Could you copy the records below exactly, leaving out any pictures?

===== Stored data =====

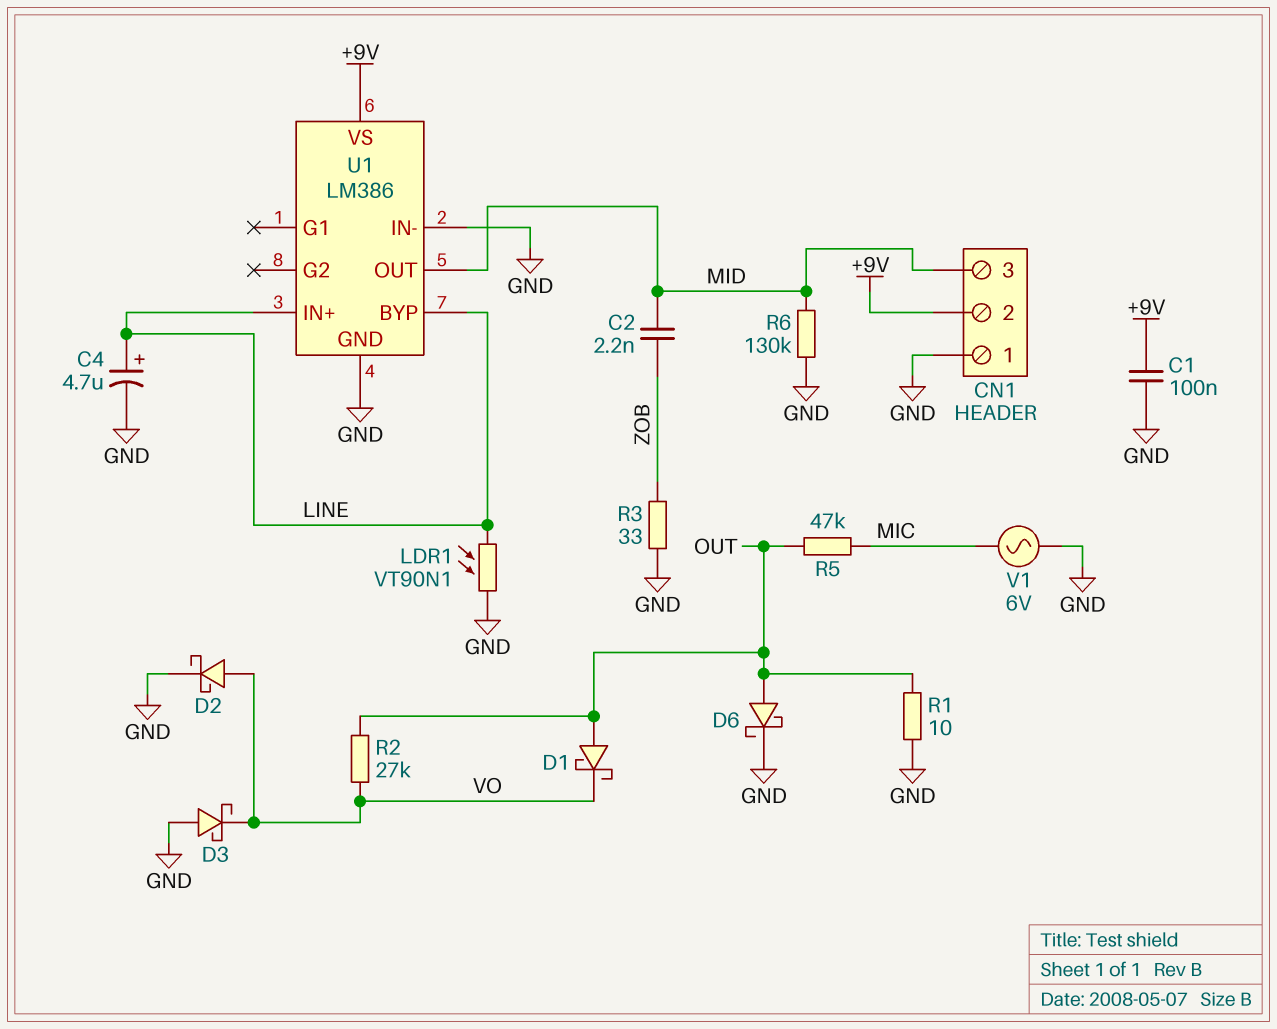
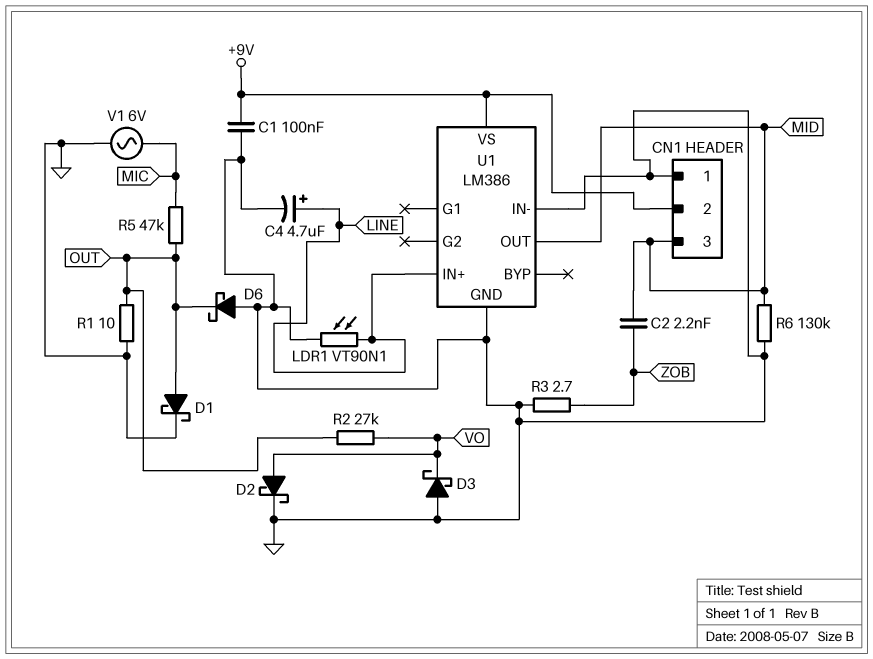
D1: schottky (A OUT, K VO) -> schottky (A OUT, K GND)
D6: schottky (A OUT, K GND) -> schottky (A GND, K OUT)
R3: 33 (GND, ZOB) -> 2.7 (GND, ZOB)
U1 pin BYP: LINE -> none

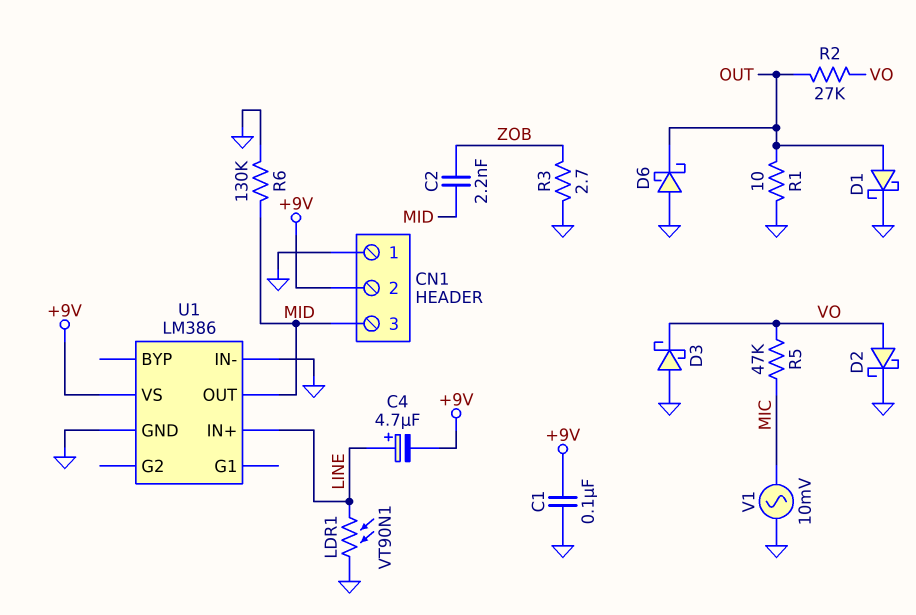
C4: 4.7uF (plus LINE, minus GND) -> 4.7uF (plus LINE, minus +9V)
R5: 47k (MIC, OUT) -> 47k (MIC, VO)
V1: AC 6V (GND, MIC) -> AC 10mV (GND, MIC)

=====

> Expected answer:
D1: schottky (A OUT, K VO) -> schottky (A OUT, K GND)
D6: schottky (A OUT, K GND) -> schottky (A GND, K OUT)
R3: 33 (GND, ZOB) -> 2.7 (GND, ZOB)
U1 pin BYP: LINE -> none

C4: 4.7uF (plus LINE, minus GND) -> 4.7uF (plus LINE, minus +9V)
R5: 47k (MIC, OUT) -> 47k (MIC, VO)
V1: AC 6V (GND, MIC) -> AC 10mV (GND, MIC)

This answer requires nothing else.